Beginning with the line where "(384, 85) = (629, 178): none -> orange pencil" appears, retype every remaining line of the data below, both the first and last included.

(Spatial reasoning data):
- Opening Delimiter -

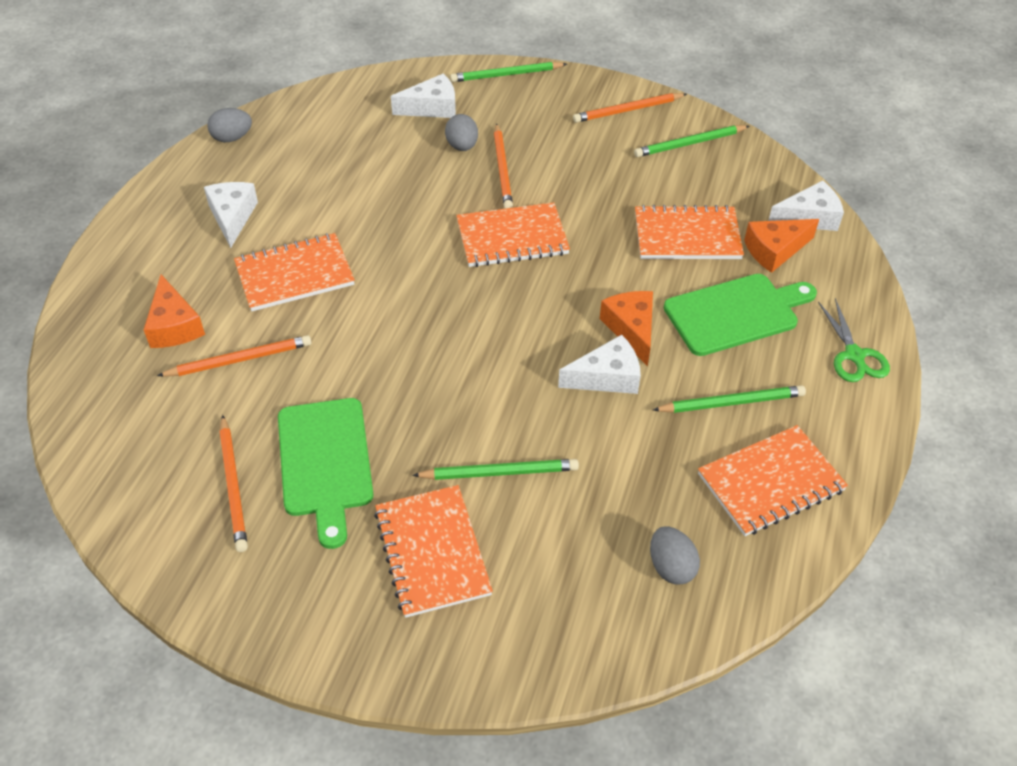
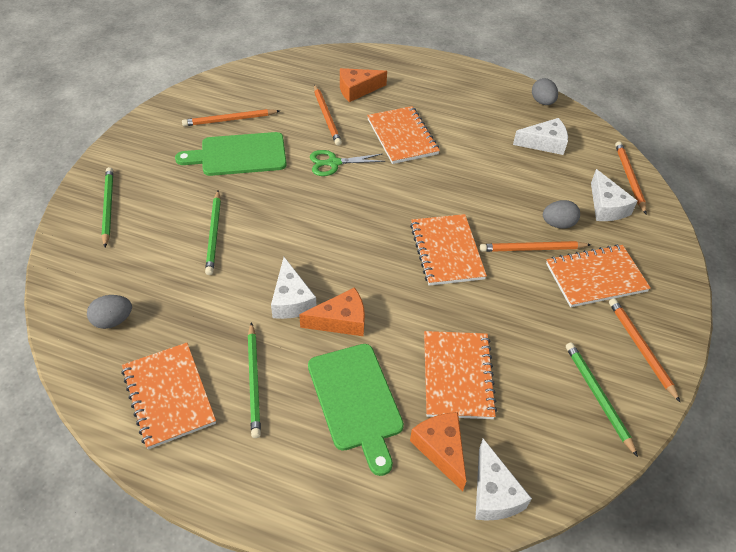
camera: 90 degrees right, 0 degrees up
(232, 217) = (458, 107): white cheese -> white cheese (544, 143)
(384, 85) = (629, 178): none -> orange pencil
(432, 552) = (160, 201): orange notebook -> orange notebook (595, 277)
(506, 75) = (670, 257): green pencil -> green pencil (108, 207)
(854, 356) = (296, 494): green scissors -> green scissors (333, 163)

- Closing Delimiter -

(Answer for this exercise):
(384, 85) = (629, 178): none -> orange pencil
(432, 552) = (160, 201): orange notebook -> orange notebook (595, 277)
(506, 75) = (670, 257): green pencil -> green pencil (108, 207)
(854, 356) = (296, 494): green scissors -> green scissors (333, 163)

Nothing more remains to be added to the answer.